**YOUR OBJECTIVE**
A line below contains "red circle: (183, 125) -> (140, 140), moved", and a later one contains "orange triangle: (139, 144)". Repeat both, with every line between them, exactly.
=====
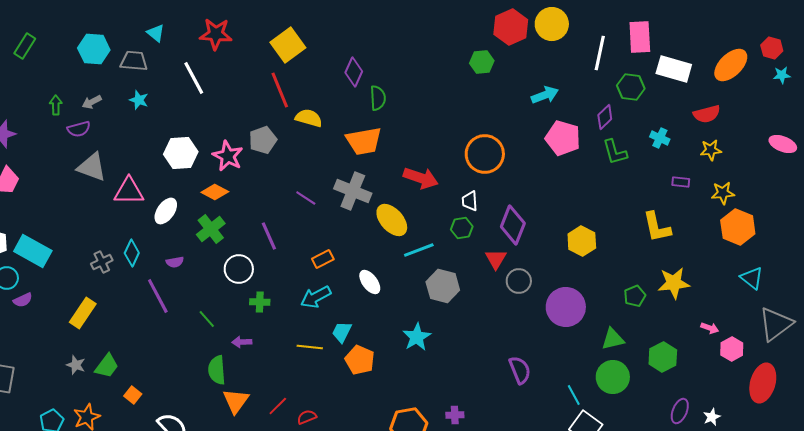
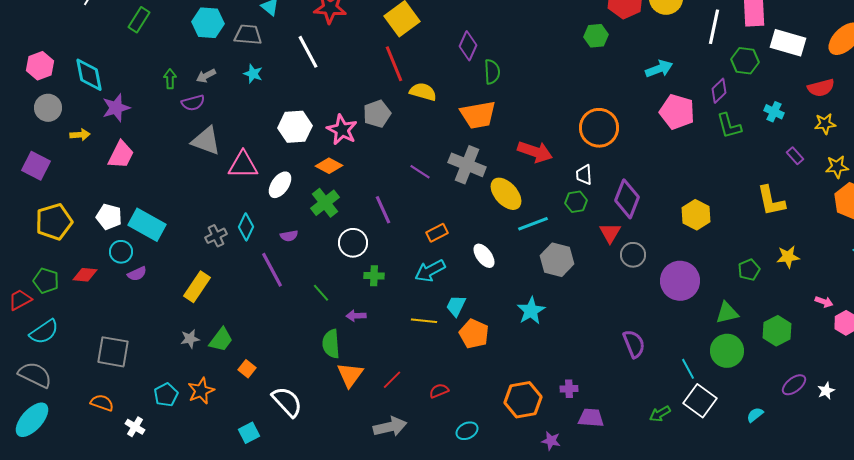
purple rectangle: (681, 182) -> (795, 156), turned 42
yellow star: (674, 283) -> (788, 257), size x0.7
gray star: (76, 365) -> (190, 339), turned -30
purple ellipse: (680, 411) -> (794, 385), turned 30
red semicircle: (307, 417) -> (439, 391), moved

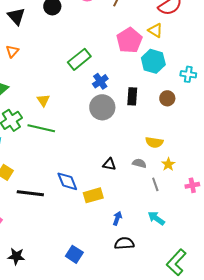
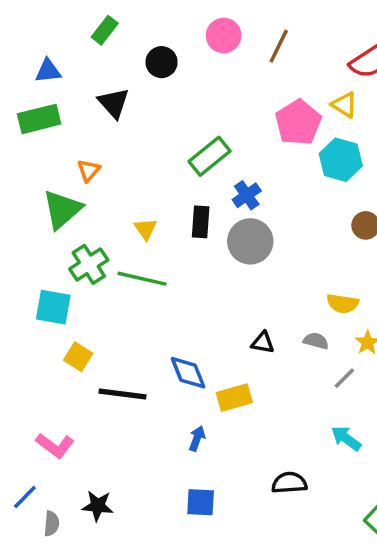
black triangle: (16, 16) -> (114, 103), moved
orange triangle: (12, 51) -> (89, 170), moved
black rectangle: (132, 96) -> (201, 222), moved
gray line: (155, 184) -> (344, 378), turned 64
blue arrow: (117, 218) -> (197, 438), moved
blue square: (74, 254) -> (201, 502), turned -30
=====
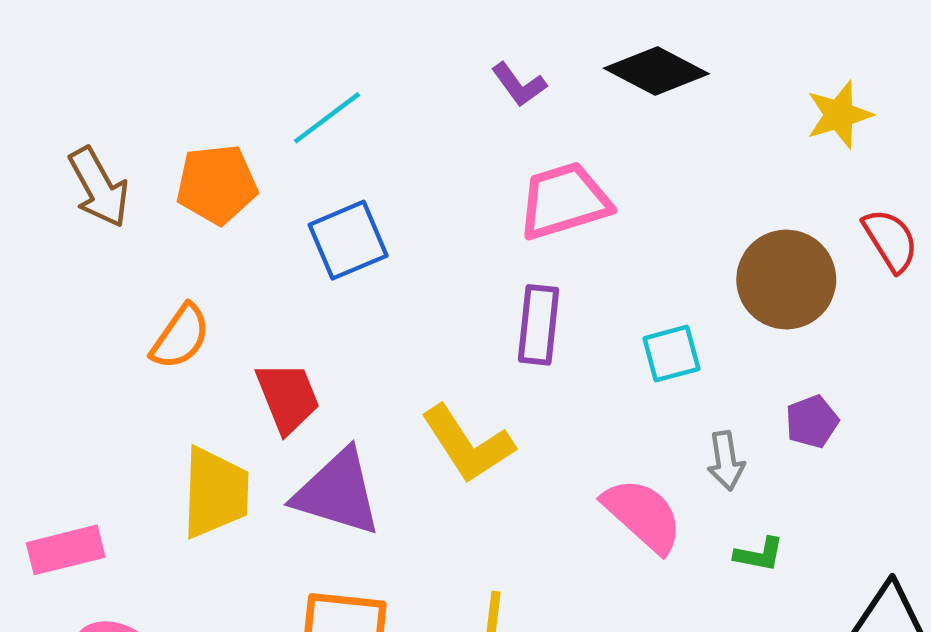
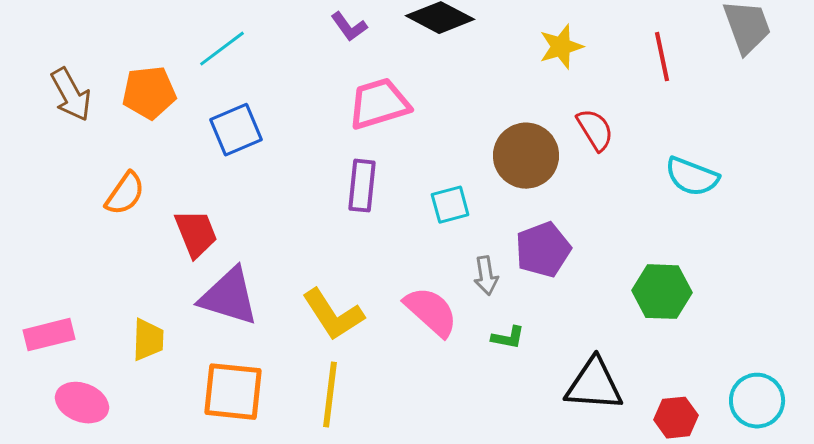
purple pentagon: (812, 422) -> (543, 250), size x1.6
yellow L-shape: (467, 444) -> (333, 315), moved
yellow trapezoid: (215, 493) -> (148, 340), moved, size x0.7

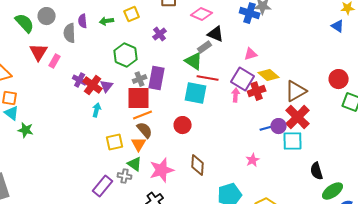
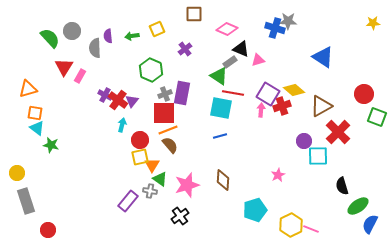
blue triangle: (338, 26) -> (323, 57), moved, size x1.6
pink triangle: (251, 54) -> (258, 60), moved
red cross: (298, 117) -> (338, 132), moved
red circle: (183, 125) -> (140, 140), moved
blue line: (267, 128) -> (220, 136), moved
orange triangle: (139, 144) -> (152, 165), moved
=====
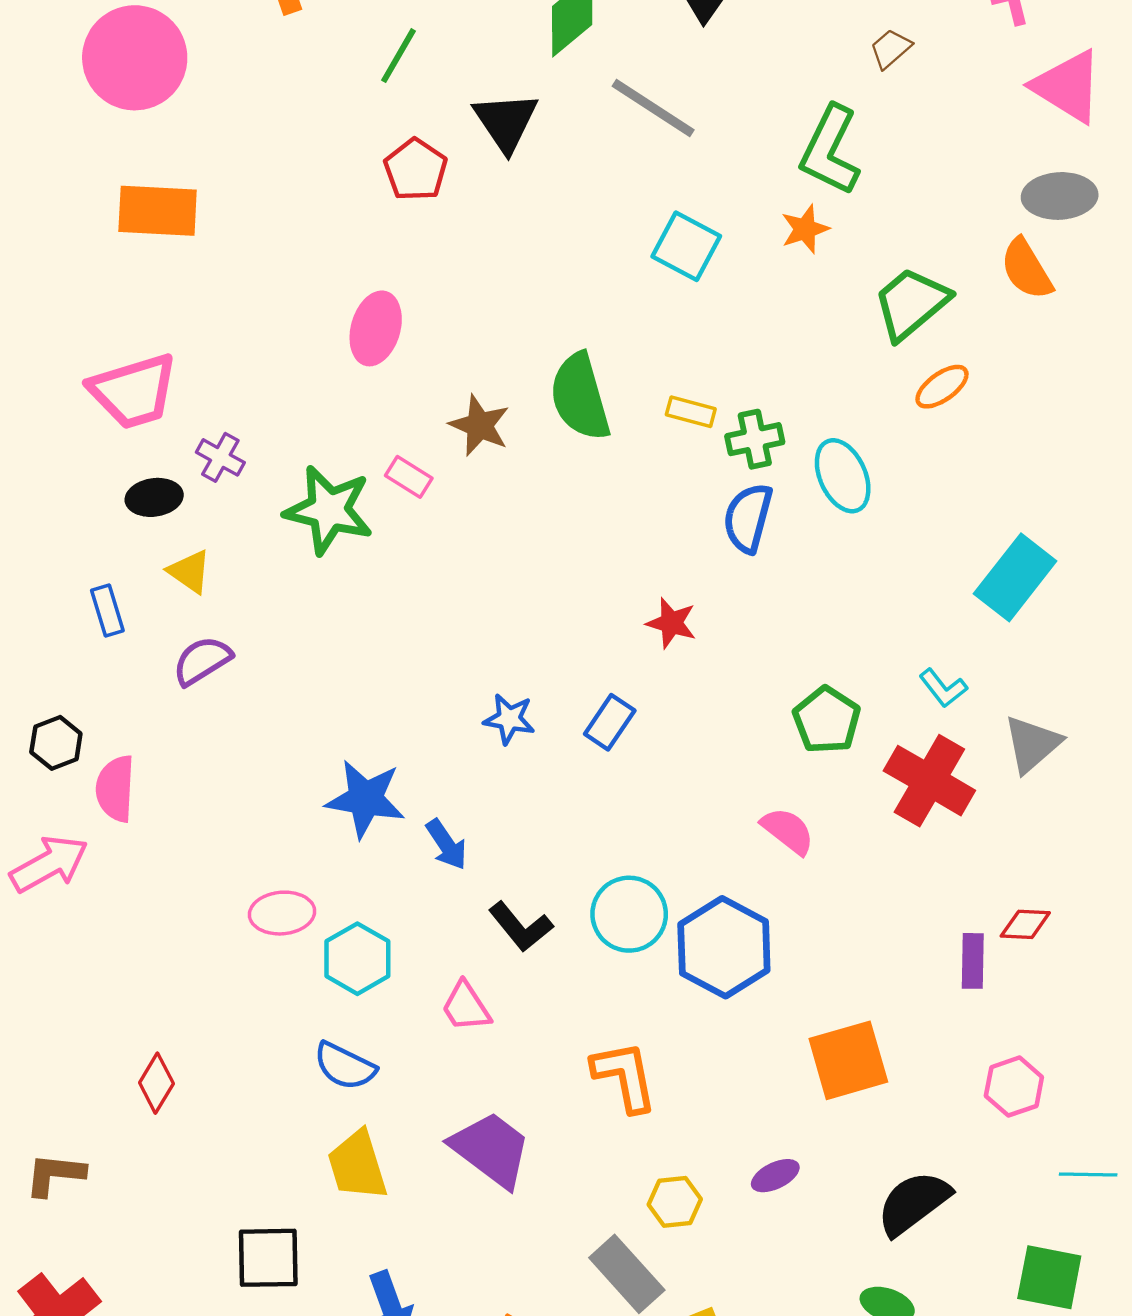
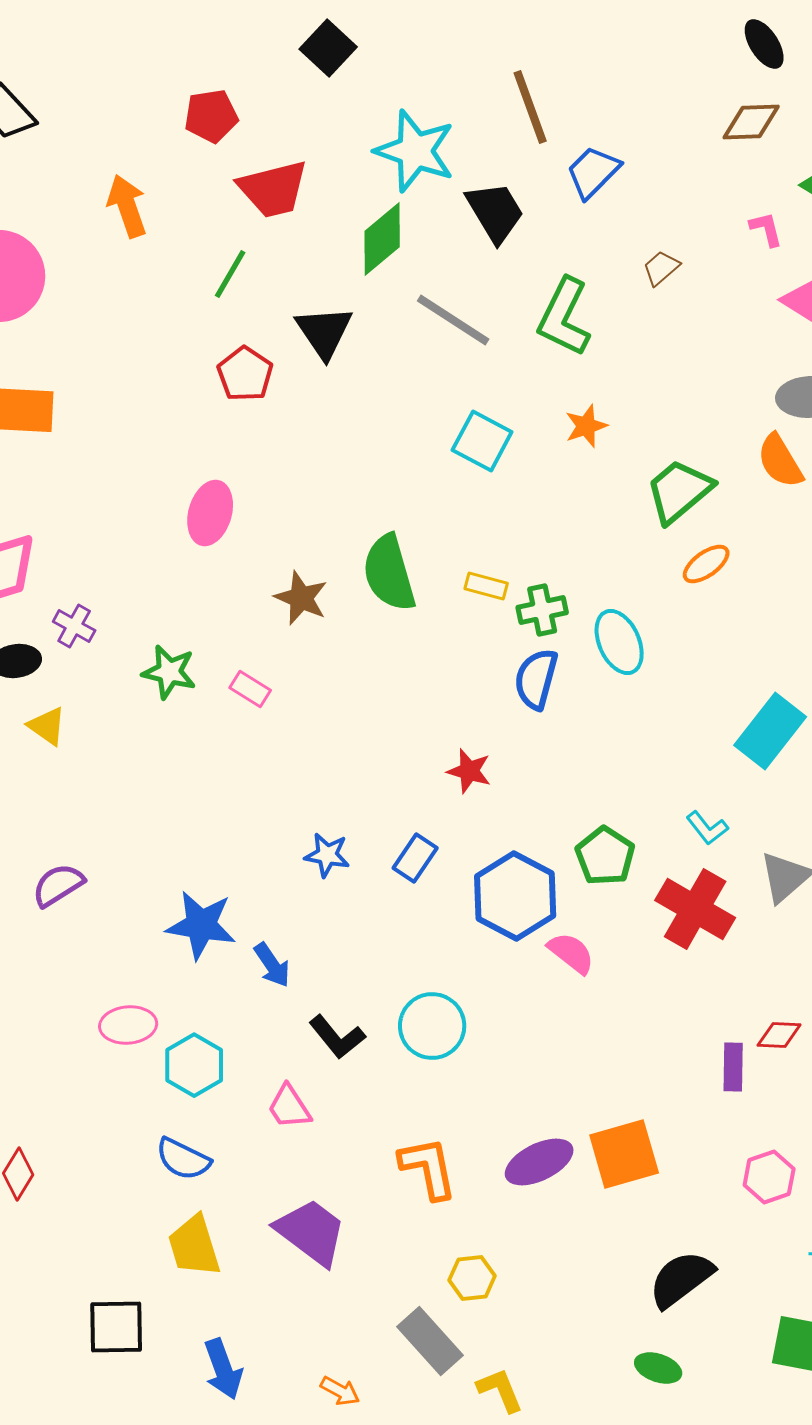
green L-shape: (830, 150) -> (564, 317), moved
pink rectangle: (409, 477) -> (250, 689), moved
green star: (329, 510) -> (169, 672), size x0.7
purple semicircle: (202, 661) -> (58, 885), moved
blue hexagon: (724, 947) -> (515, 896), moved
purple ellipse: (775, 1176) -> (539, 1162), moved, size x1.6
=====
**RESPONSE FOR THIS EXERCISE**
red circle: (183, 125) -> (140, 140), moved
blue line: (267, 128) -> (220, 136), moved
orange triangle: (139, 144) -> (152, 165), moved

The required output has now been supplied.